### AIM OF THE TASK
From the listing below, copy every line with the word "white".

### RECORDS FOR THE TASK
○ ○ ○ ○ ○ ○ ○
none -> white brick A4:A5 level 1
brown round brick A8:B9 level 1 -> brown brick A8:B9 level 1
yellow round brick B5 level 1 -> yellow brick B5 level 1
○ ○ ○ ○ ○ ○ ○
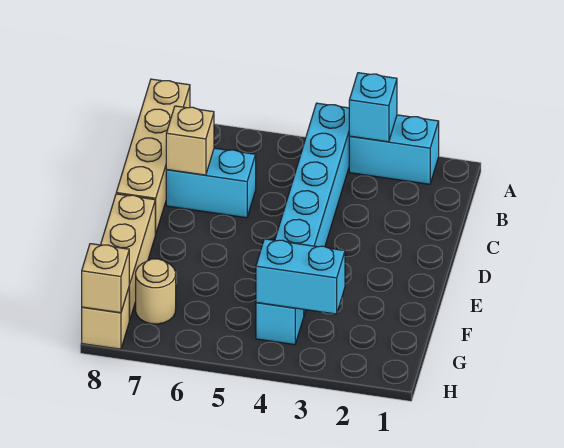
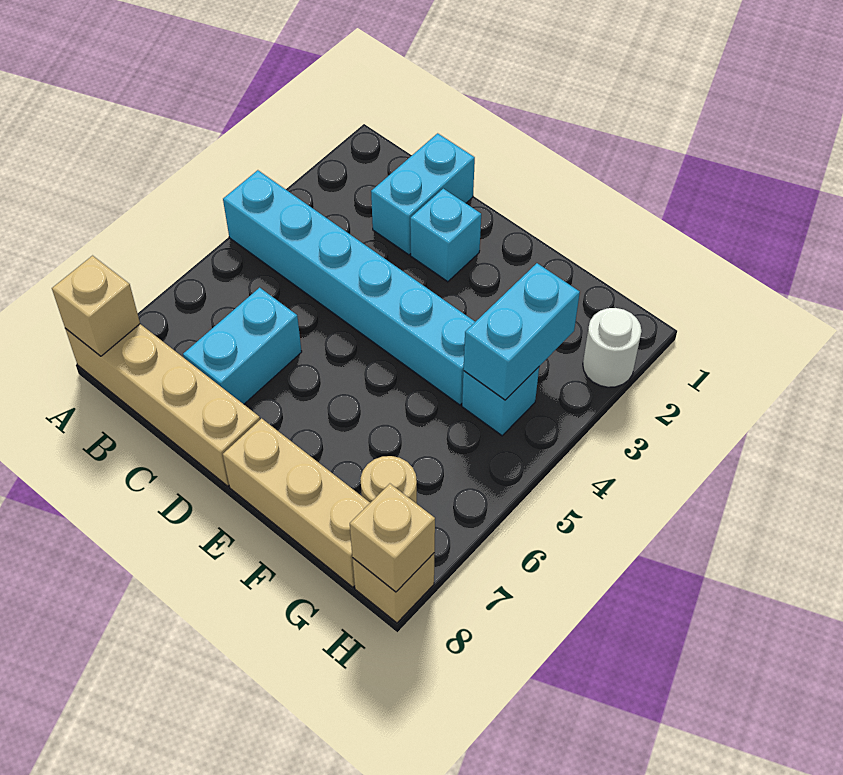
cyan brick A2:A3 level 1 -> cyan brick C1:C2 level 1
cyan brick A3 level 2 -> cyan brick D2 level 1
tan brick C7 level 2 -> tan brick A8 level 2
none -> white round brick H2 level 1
○ ○ ○ ○ ○ ○ ○
### REPLY TO THE TASK
none -> white brick A4:A5 level 1
none -> white round brick H2 level 1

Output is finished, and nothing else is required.